Data excerpt —
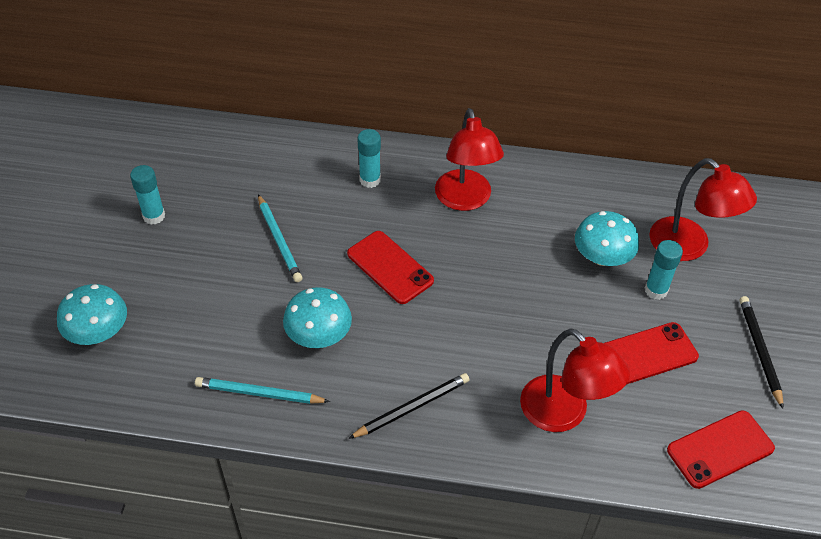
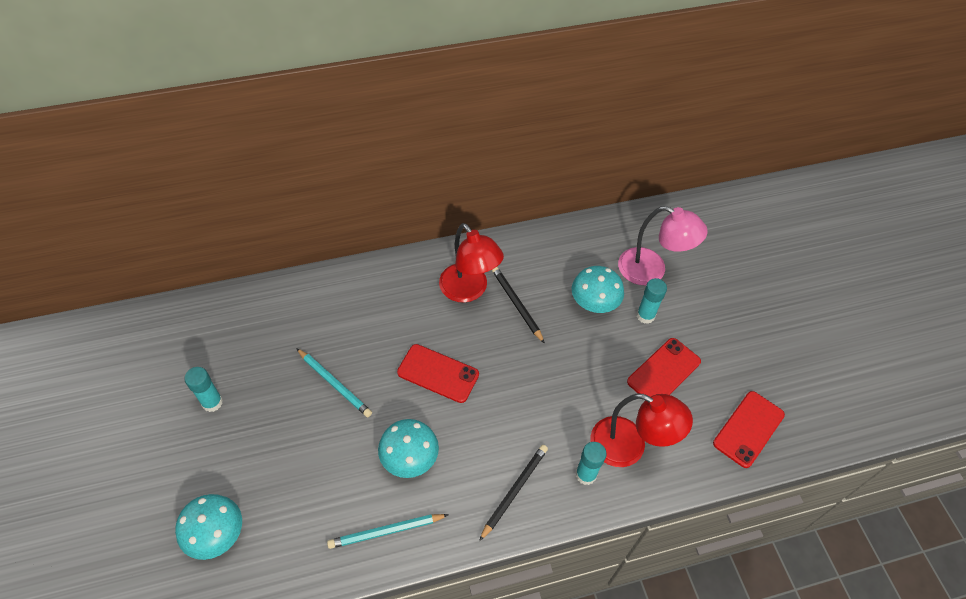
camera: 25 degrees left, 5 degrees up
turquoise glue stick [357,129,381,188] -> turquoise glue stick moved to [576,442,607,485]
red lamp [649,158,757,261] -> pink lamp [618,206,708,285]
black pencil [740,296,783,409] -> black pencil moved to [492,267,545,344]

Task requirements — Each line above must be set down exactly, though no picture should be carried over.

Written solution —
camera: 25 degrees left, 5 degrees up
turquoise glue stick [357,129,381,188] -> turquoise glue stick moved to [576,442,607,485]
red lamp [649,158,757,261] -> pink lamp [618,206,708,285]
black pencil [740,296,783,409] -> black pencil moved to [492,267,545,344]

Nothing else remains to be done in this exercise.